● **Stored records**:

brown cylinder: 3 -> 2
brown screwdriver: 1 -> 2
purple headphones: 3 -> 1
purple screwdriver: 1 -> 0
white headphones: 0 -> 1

---

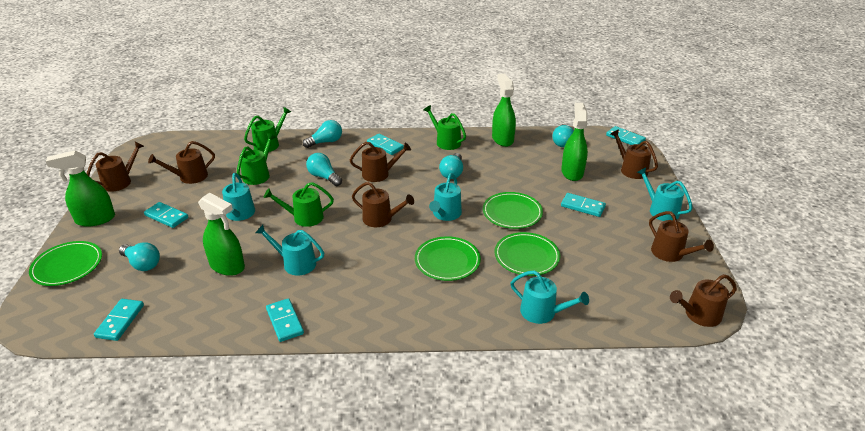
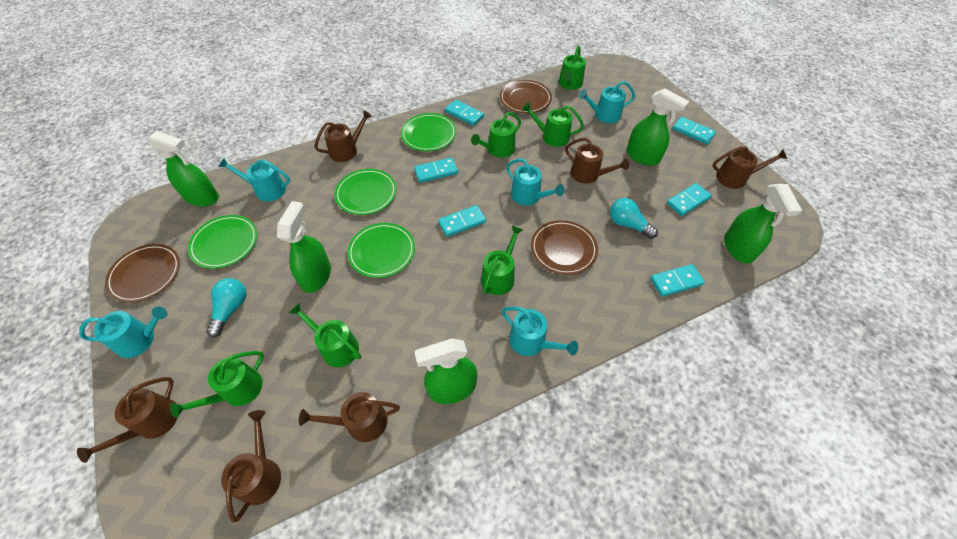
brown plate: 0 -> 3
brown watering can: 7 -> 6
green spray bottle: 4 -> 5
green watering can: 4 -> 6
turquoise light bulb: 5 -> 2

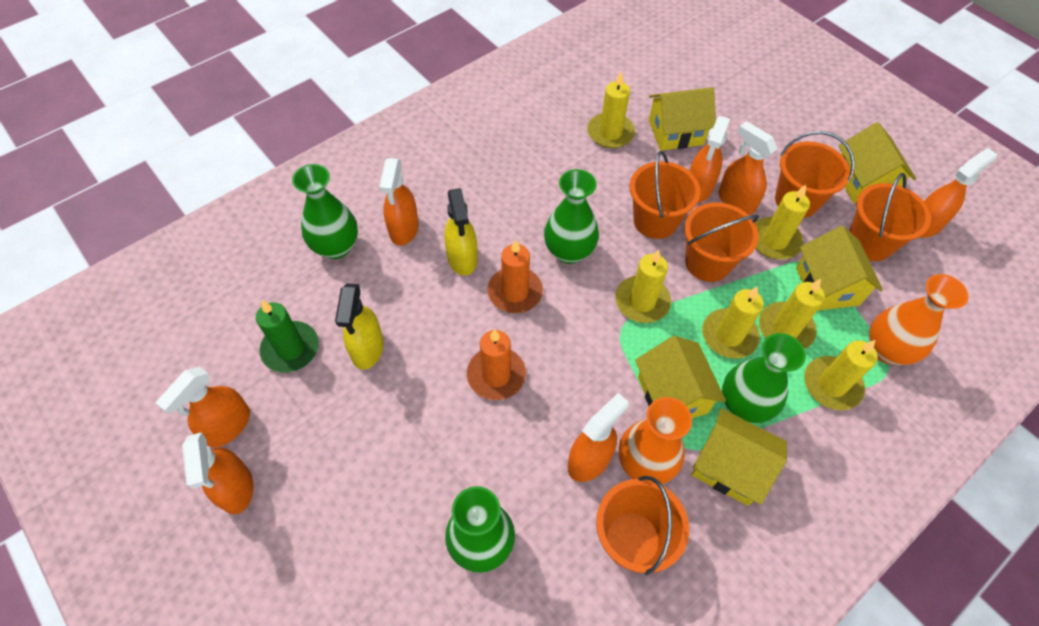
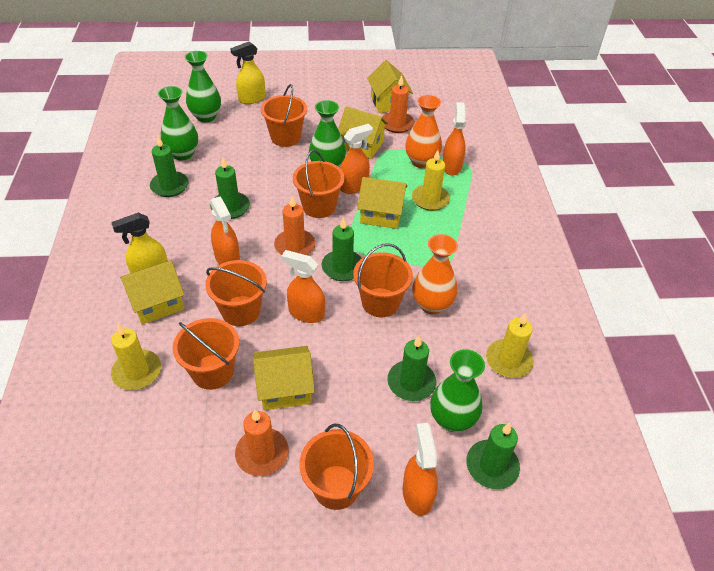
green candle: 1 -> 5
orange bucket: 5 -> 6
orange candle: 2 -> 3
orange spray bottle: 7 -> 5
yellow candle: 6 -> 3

● **WHAT NEEDS TO BE DONE**:
Return only the part above that opens with the line containing "turquoise light bulb: 5 -> 2" and closes with the line containing "yellow candle: 6 -> 3", exactly and with both ends, skipping the pictures.

● **WRITTEN ANSWER**:
turquoise light bulb: 5 -> 2

green candle: 1 -> 5
orange bucket: 5 -> 6
orange candle: 2 -> 3
orange spray bottle: 7 -> 5
yellow candle: 6 -> 3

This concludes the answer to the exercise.